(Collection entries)
◆ ◆ ◆ ◆ ◆ ◆ ◆
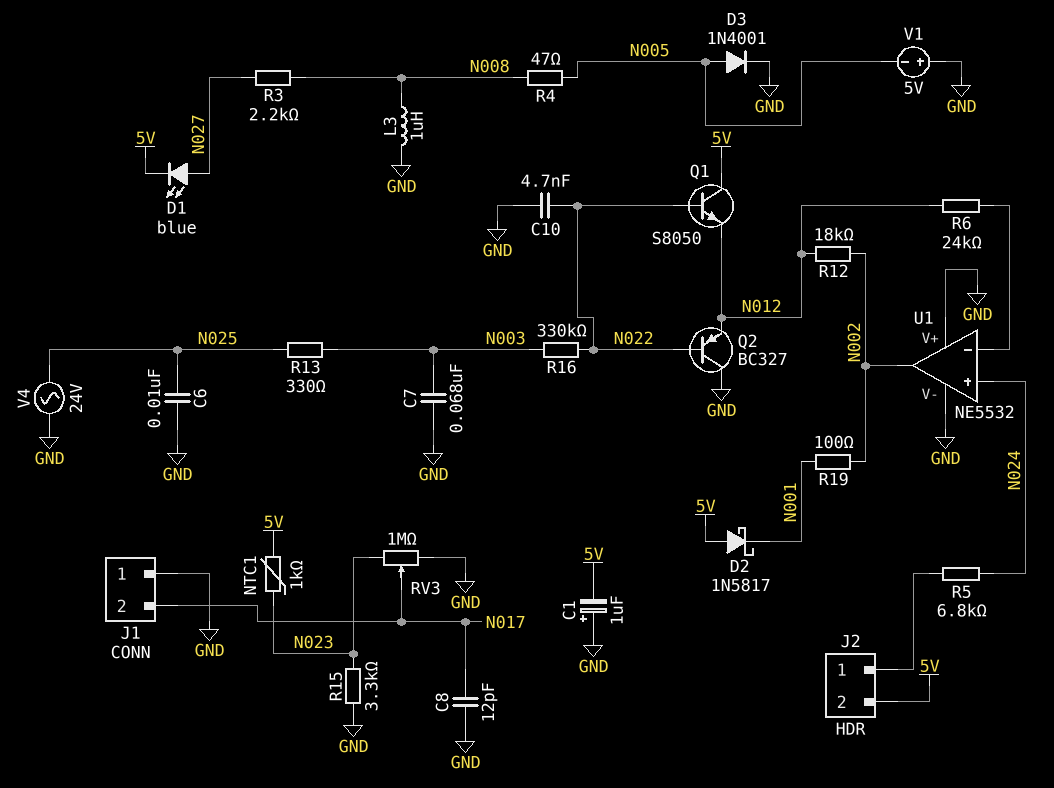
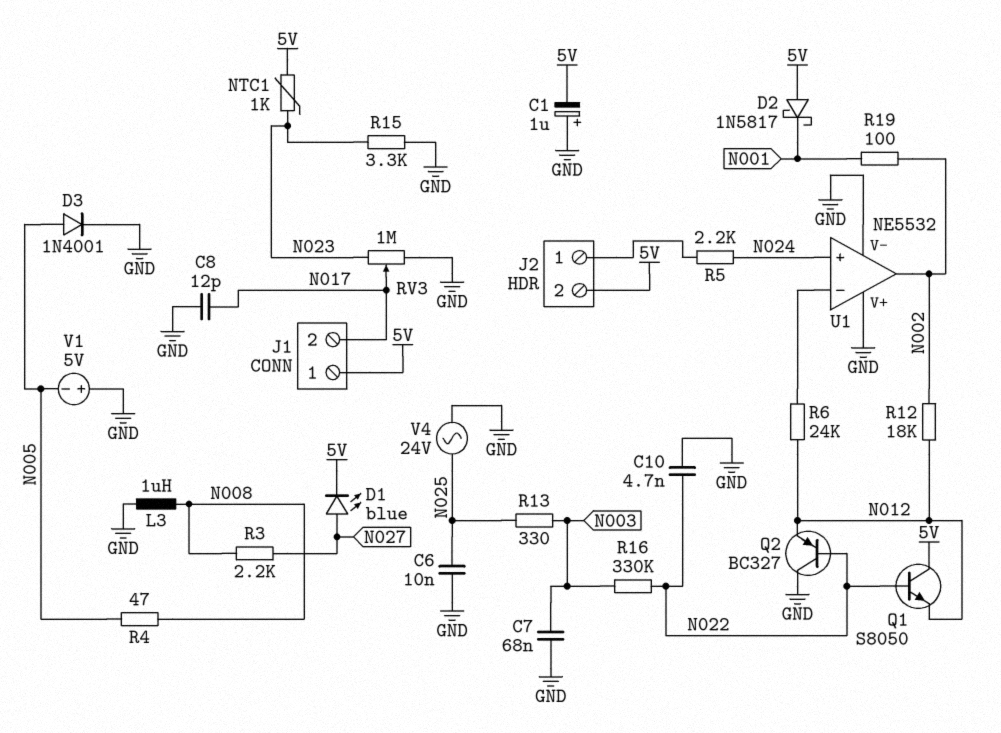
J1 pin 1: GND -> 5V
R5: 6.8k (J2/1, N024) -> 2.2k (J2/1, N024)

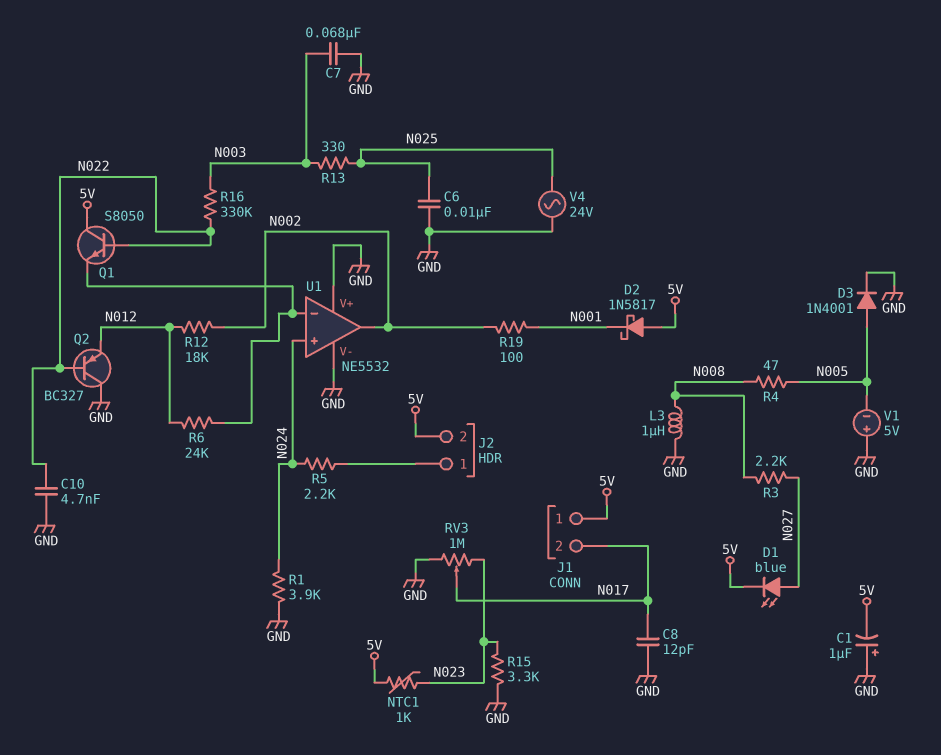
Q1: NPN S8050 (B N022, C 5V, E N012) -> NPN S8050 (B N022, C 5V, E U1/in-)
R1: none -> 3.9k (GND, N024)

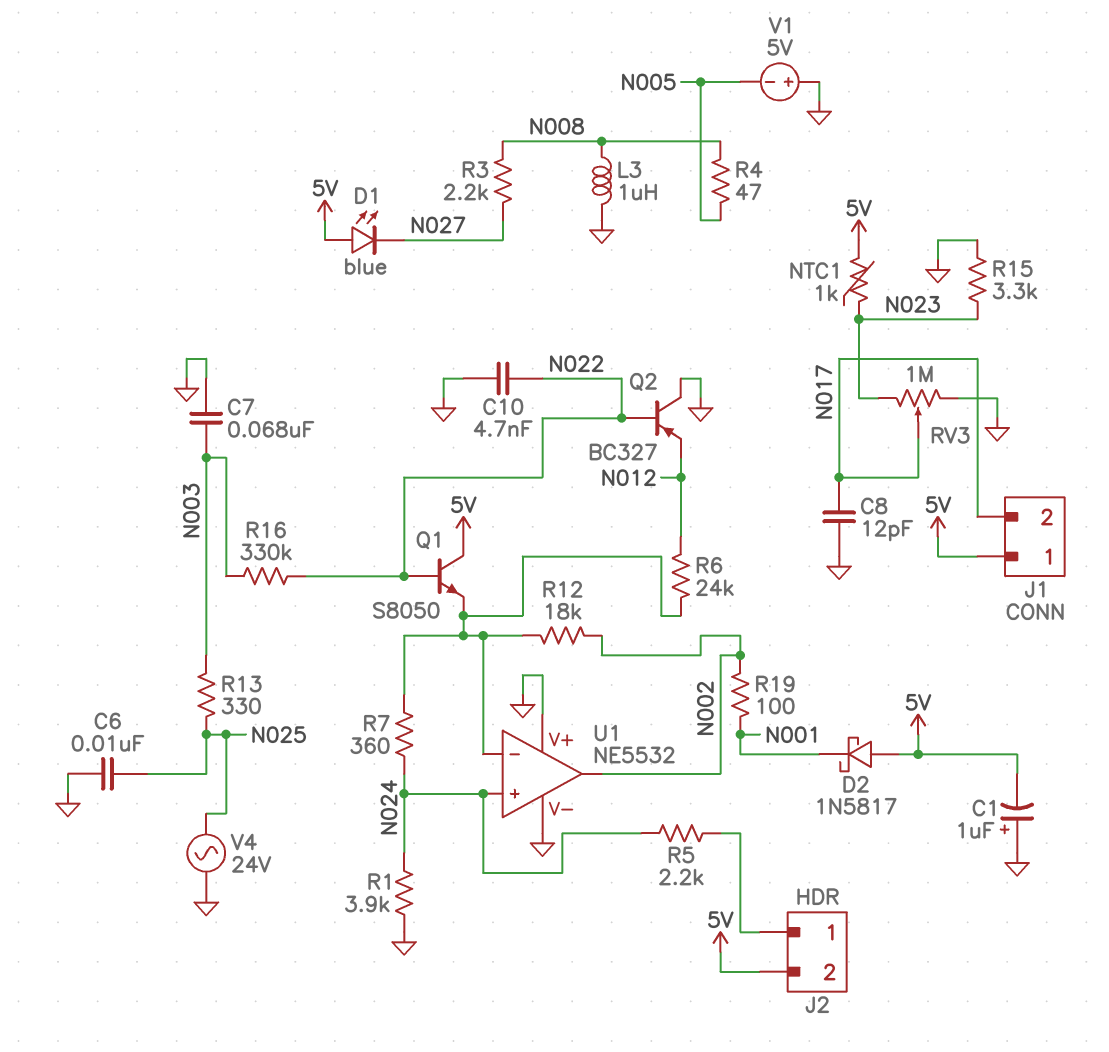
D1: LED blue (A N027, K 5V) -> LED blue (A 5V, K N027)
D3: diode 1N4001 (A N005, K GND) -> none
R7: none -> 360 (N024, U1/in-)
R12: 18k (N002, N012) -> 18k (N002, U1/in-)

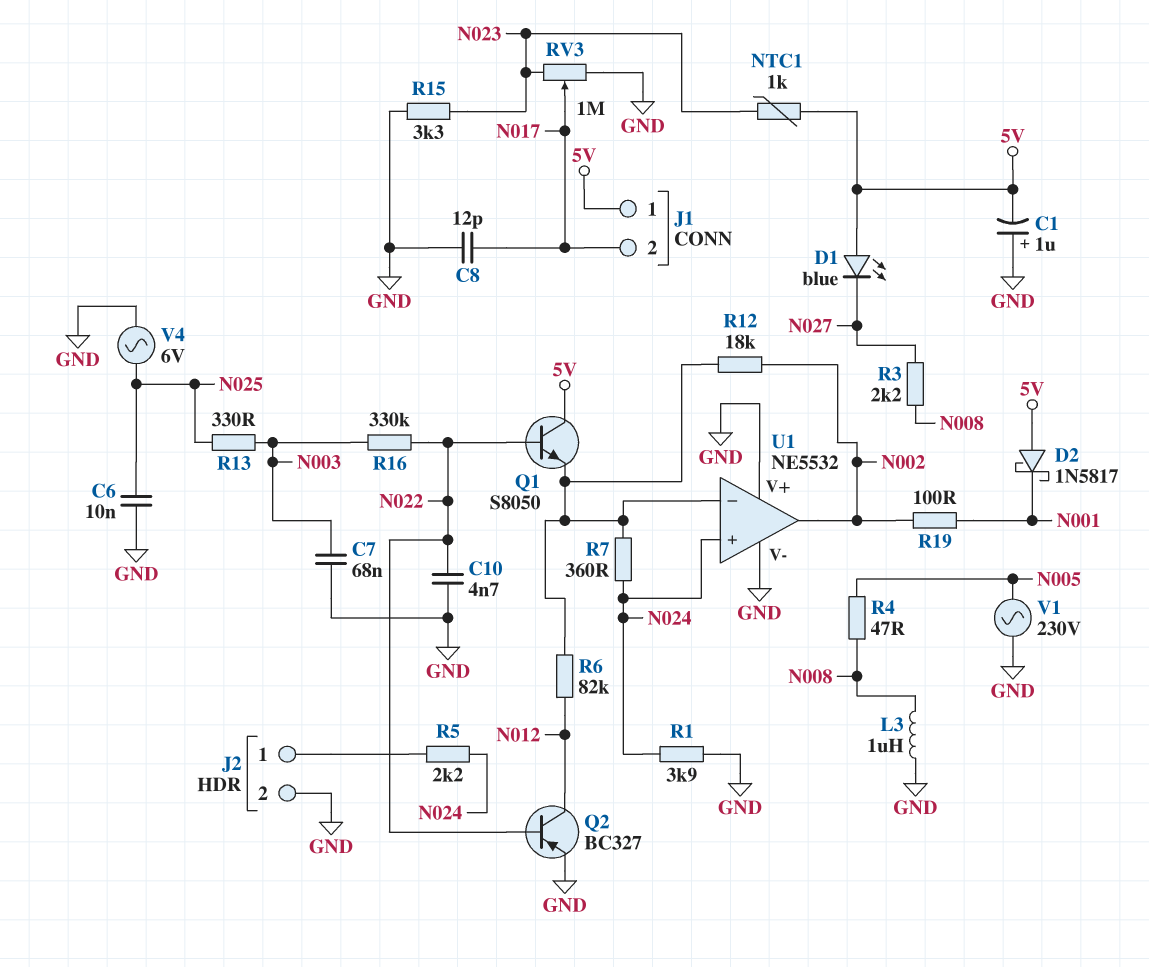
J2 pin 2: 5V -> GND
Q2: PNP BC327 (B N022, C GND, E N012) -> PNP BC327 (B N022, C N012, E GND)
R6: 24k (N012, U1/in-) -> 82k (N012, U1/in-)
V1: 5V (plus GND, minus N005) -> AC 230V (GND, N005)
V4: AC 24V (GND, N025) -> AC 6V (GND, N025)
◆ ◆ ◆ ◆ ◆ ◆ ◆
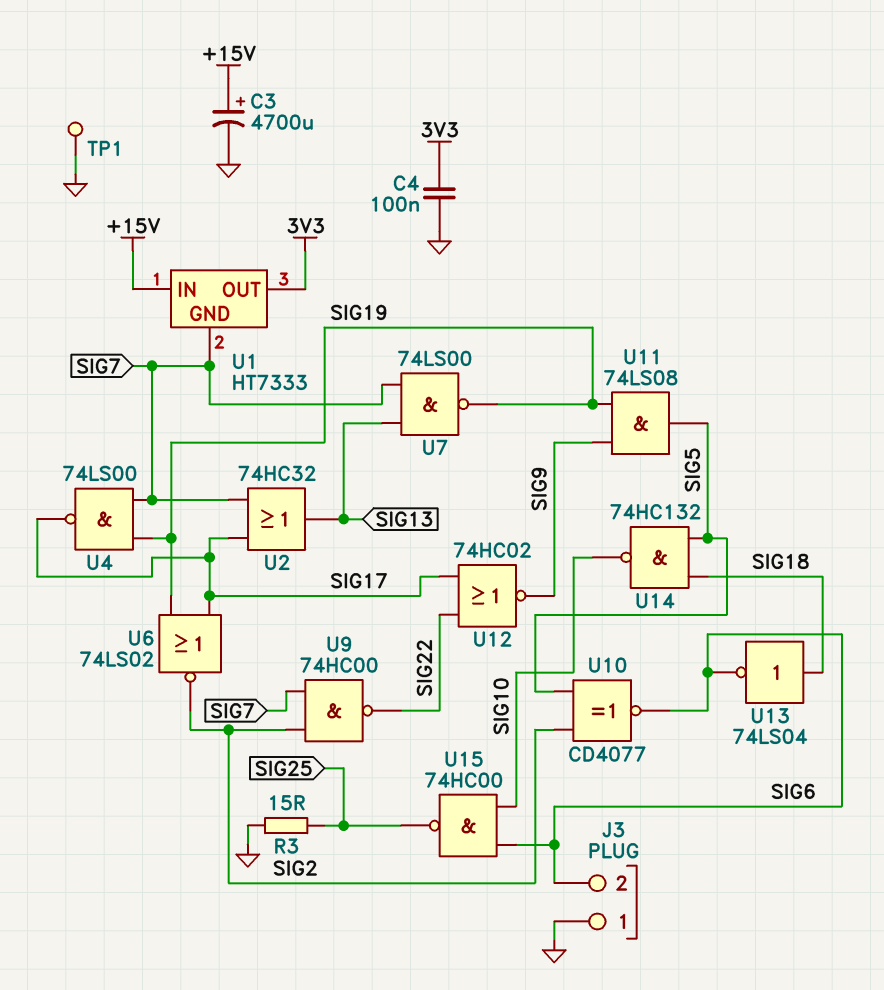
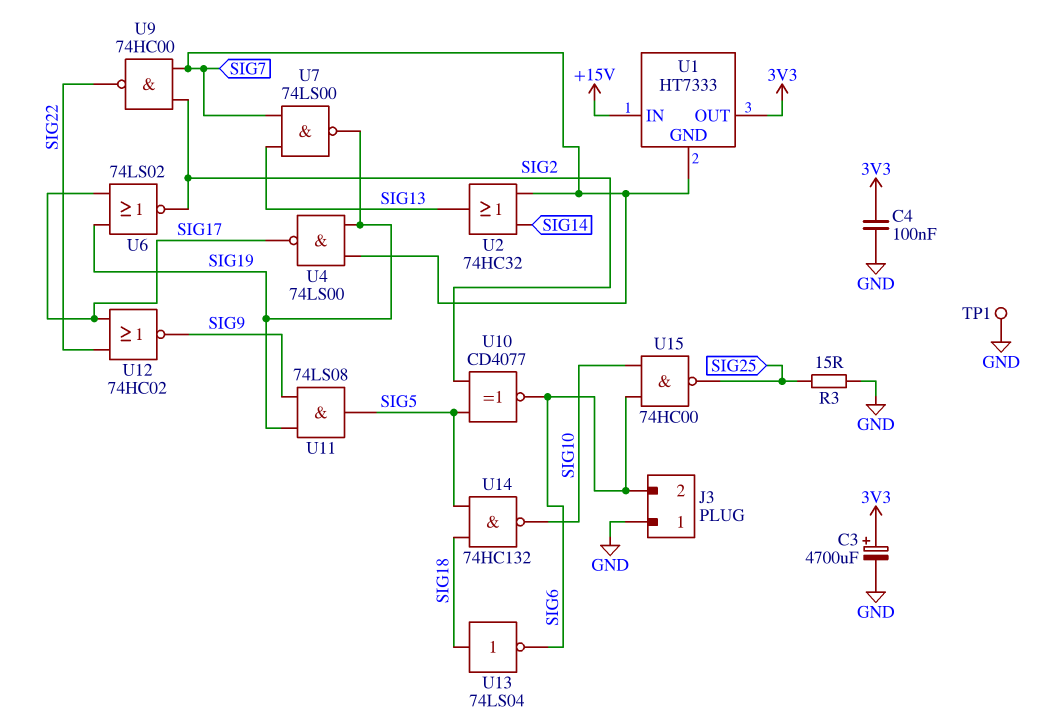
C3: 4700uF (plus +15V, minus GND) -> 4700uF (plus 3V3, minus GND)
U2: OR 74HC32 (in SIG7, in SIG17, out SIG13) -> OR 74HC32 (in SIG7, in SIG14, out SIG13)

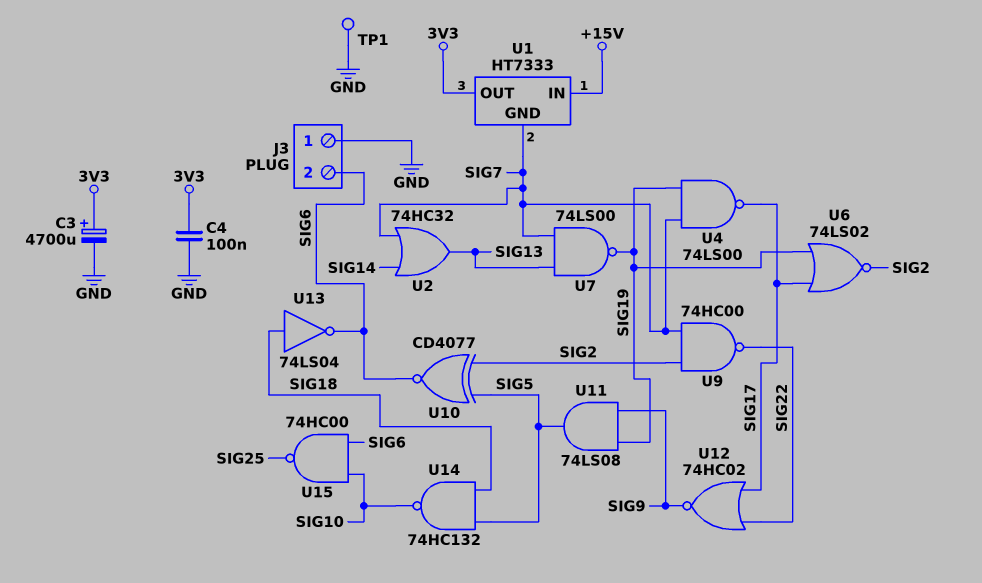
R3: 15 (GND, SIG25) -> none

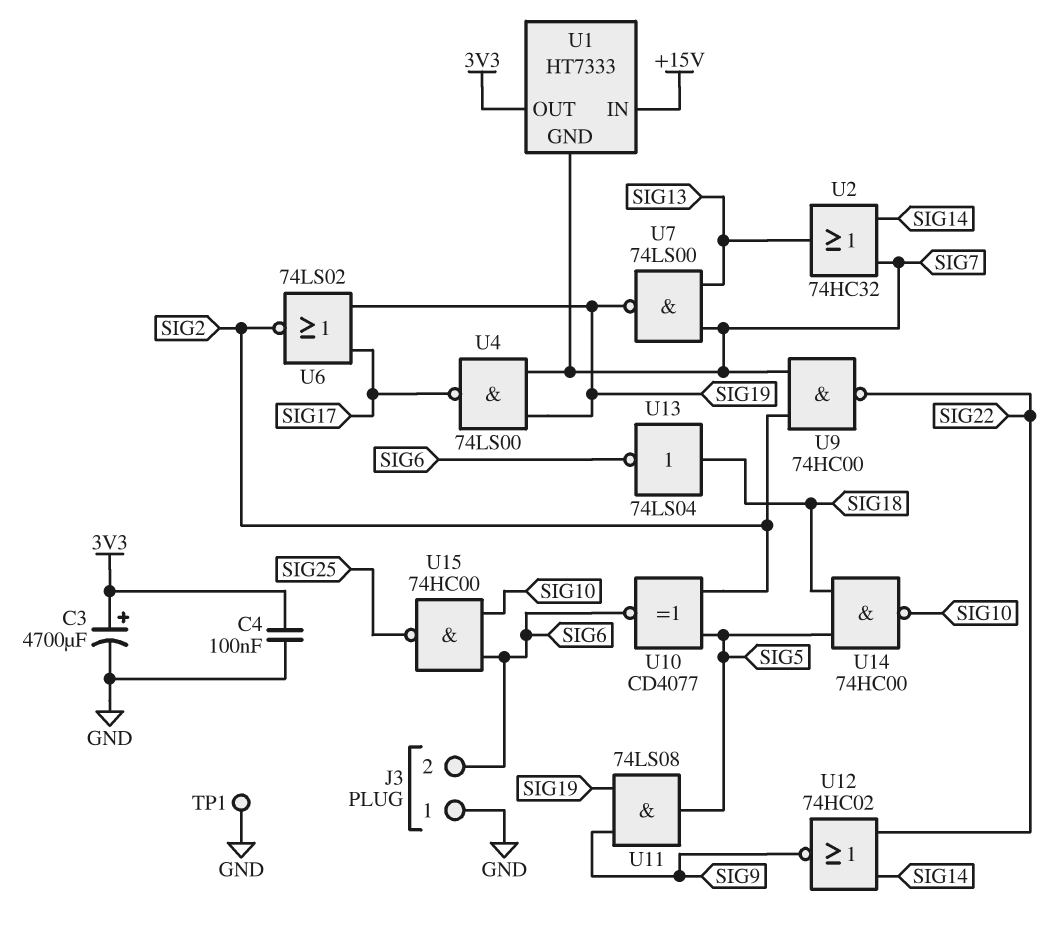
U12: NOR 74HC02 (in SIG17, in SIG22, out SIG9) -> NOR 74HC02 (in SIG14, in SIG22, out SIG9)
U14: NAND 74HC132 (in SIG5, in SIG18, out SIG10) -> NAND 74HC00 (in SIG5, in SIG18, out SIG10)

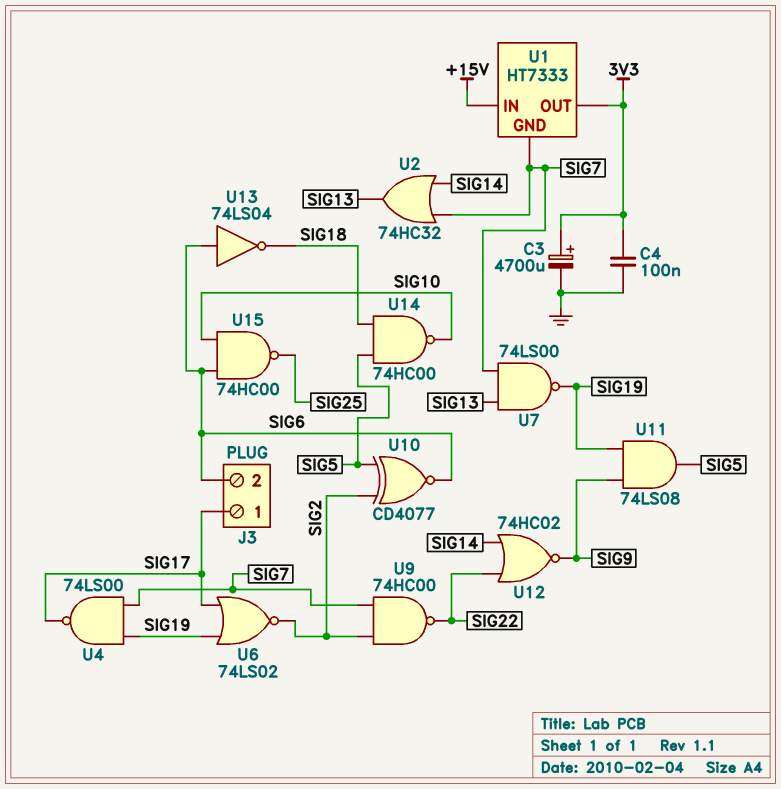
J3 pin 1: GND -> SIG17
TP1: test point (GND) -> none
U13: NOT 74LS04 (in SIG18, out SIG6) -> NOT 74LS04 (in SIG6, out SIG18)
◆ ◆ ◆ ◆ ◆ ◆ ◆
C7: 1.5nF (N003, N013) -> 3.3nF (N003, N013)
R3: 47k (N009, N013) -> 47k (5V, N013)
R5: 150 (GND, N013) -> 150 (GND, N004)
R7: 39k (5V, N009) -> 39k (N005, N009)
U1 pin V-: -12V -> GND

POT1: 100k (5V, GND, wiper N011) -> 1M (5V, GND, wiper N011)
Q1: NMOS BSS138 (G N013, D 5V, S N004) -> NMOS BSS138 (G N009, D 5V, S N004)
◆ ◆ ◆ ◆ ◆ ◆ ◆
#### Exercise objective
Count the lines in the records above that contain the word "plus", and report only that number.

#### Solution to the problem
2